### EXERCISE GOAL:
Nothing may be changed. Give the entries below again exactly.

(Stored items)
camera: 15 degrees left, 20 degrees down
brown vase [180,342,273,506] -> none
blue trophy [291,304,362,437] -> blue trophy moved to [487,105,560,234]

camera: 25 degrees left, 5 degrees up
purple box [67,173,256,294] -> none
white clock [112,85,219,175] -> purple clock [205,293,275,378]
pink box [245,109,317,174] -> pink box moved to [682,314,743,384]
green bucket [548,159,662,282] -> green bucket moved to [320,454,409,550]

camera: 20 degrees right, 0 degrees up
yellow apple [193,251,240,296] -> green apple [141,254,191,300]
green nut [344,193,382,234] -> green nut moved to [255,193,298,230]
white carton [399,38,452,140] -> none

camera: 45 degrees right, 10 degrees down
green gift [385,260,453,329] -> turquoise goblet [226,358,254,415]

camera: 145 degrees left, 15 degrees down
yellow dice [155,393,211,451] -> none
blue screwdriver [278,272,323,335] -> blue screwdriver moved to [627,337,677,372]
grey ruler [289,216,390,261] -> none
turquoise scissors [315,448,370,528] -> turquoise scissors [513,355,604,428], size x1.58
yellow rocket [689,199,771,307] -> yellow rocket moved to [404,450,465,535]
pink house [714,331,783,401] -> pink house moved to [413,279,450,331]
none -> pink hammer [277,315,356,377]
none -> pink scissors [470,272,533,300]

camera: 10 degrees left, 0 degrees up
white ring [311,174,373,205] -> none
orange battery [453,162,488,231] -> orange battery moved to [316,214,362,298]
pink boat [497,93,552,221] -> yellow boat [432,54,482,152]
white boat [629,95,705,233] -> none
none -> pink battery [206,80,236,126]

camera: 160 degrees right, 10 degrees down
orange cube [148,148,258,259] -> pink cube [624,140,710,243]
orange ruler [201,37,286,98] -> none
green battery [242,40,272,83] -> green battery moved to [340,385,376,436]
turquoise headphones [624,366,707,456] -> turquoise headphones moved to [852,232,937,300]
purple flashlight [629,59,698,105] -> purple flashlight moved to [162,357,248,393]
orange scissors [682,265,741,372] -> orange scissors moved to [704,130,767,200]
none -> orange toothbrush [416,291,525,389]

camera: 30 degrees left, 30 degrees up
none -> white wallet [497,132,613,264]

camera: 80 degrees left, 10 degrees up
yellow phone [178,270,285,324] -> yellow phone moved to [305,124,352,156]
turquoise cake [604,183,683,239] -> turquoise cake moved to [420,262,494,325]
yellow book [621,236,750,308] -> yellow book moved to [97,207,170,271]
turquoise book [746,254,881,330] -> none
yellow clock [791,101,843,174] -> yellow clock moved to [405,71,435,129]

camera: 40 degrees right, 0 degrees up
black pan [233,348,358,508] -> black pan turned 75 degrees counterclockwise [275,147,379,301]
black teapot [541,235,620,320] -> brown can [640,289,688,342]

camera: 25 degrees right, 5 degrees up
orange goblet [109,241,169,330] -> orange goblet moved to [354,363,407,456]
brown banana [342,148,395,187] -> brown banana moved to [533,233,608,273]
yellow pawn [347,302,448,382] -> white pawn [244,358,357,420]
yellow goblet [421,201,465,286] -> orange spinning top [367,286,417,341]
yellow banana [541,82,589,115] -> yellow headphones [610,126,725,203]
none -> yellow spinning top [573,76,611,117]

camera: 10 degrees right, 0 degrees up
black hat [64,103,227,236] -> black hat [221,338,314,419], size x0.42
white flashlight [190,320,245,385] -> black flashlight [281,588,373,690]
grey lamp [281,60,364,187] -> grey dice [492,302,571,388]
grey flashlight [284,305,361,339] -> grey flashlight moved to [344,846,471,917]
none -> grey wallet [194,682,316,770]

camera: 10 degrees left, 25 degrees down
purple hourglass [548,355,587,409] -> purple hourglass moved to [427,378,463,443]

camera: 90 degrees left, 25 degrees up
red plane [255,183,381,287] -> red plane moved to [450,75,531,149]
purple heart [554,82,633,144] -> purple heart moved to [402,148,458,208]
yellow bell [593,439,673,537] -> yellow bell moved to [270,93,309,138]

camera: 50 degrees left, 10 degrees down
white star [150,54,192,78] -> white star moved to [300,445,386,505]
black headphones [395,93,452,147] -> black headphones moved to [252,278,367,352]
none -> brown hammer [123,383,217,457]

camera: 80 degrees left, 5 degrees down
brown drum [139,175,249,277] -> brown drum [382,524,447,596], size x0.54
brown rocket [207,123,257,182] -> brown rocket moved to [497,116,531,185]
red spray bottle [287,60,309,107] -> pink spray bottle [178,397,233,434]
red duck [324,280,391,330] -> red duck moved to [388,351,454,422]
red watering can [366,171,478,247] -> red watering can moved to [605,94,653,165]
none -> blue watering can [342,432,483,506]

### TASK SOLUTION:
camera: 15 degrees left, 20 degrees down
brown vase [180,342,273,506] -> none
blue trophy [291,304,362,437] -> blue trophy moved to [487,105,560,234]

camera: 25 degrees left, 5 degrees up
purple box [67,173,256,294] -> none
white clock [112,85,219,175] -> purple clock [205,293,275,378]
pink box [245,109,317,174] -> pink box moved to [682,314,743,384]
green bucket [548,159,662,282] -> green bucket moved to [320,454,409,550]

camera: 20 degrees right, 0 degrees up
yellow apple [193,251,240,296] -> green apple [141,254,191,300]
green nut [344,193,382,234] -> green nut moved to [255,193,298,230]
white carton [399,38,452,140] -> none

camera: 45 degrees right, 10 degrees down
green gift [385,260,453,329] -> turquoise goblet [226,358,254,415]

camera: 145 degrees left, 15 degrees down
yellow dice [155,393,211,451] -> none
blue screwdriver [278,272,323,335] -> blue screwdriver moved to [627,337,677,372]
grey ruler [289,216,390,261] -> none
turquoise scissors [315,448,370,528] -> turquoise scissors [513,355,604,428], size x1.58
yellow rocket [689,199,771,307] -> yellow rocket moved to [404,450,465,535]
pink house [714,331,783,401] -> pink house moved to [413,279,450,331]
none -> pink hammer [277,315,356,377]
none -> pink scissors [470,272,533,300]

camera: 10 degrees left, 0 degrees up
white ring [311,174,373,205] -> none
orange battery [453,162,488,231] -> orange battery moved to [316,214,362,298]
pink boat [497,93,552,221] -> yellow boat [432,54,482,152]
white boat [629,95,705,233] -> none
none -> pink battery [206,80,236,126]

camera: 160 degrees right, 10 degrees down
orange cube [148,148,258,259] -> pink cube [624,140,710,243]
orange ruler [201,37,286,98] -> none
green battery [242,40,272,83] -> green battery moved to [340,385,376,436]
turquoise headphones [624,366,707,456] -> turquoise headphones moved to [852,232,937,300]
purple flashlight [629,59,698,105] -> purple flashlight moved to [162,357,248,393]
orange scissors [682,265,741,372] -> orange scissors moved to [704,130,767,200]
none -> orange toothbrush [416,291,525,389]

camera: 30 degrees left, 30 degrees up
none -> white wallet [497,132,613,264]

camera: 80 degrees left, 10 degrees up
yellow phone [178,270,285,324] -> yellow phone moved to [305,124,352,156]
turquoise cake [604,183,683,239] -> turquoise cake moved to [420,262,494,325]
yellow book [621,236,750,308] -> yellow book moved to [97,207,170,271]
turquoise book [746,254,881,330] -> none
yellow clock [791,101,843,174] -> yellow clock moved to [405,71,435,129]

camera: 40 degrees right, 0 degrees up
black pan [233,348,358,508] -> black pan turned 75 degrees counterclockwise [275,147,379,301]
black teapot [541,235,620,320] -> brown can [640,289,688,342]

camera: 25 degrees right, 5 degrees up
orange goblet [109,241,169,330] -> orange goblet moved to [354,363,407,456]
brown banana [342,148,395,187] -> brown banana moved to [533,233,608,273]
yellow pawn [347,302,448,382] -> white pawn [244,358,357,420]
yellow goblet [421,201,465,286] -> orange spinning top [367,286,417,341]
yellow banana [541,82,589,115] -> yellow headphones [610,126,725,203]
none -> yellow spinning top [573,76,611,117]

camera: 10 degrees right, 0 degrees up
black hat [64,103,227,236] -> black hat [221,338,314,419], size x0.42
white flashlight [190,320,245,385] -> black flashlight [281,588,373,690]
grey lamp [281,60,364,187] -> grey dice [492,302,571,388]
grey flashlight [284,305,361,339] -> grey flashlight moved to [344,846,471,917]
none -> grey wallet [194,682,316,770]

camera: 10 degrees left, 25 degrees down
purple hourglass [548,355,587,409] -> purple hourglass moved to [427,378,463,443]

camera: 90 degrees left, 25 degrees up
red plane [255,183,381,287] -> red plane moved to [450,75,531,149]
purple heart [554,82,633,144] -> purple heart moved to [402,148,458,208]
yellow bell [593,439,673,537] -> yellow bell moved to [270,93,309,138]

camera: 50 degrees left, 10 degrees down
white star [150,54,192,78] -> white star moved to [300,445,386,505]
black headphones [395,93,452,147] -> black headphones moved to [252,278,367,352]
none -> brown hammer [123,383,217,457]

camera: 80 degrees left, 5 degrees down
brown drum [139,175,249,277] -> brown drum [382,524,447,596], size x0.54
brown rocket [207,123,257,182] -> brown rocket moved to [497,116,531,185]
red spray bottle [287,60,309,107] -> pink spray bottle [178,397,233,434]
red duck [324,280,391,330] -> red duck moved to [388,351,454,422]
red watering can [366,171,478,247] -> red watering can moved to [605,94,653,165]
none -> blue watering can [342,432,483,506]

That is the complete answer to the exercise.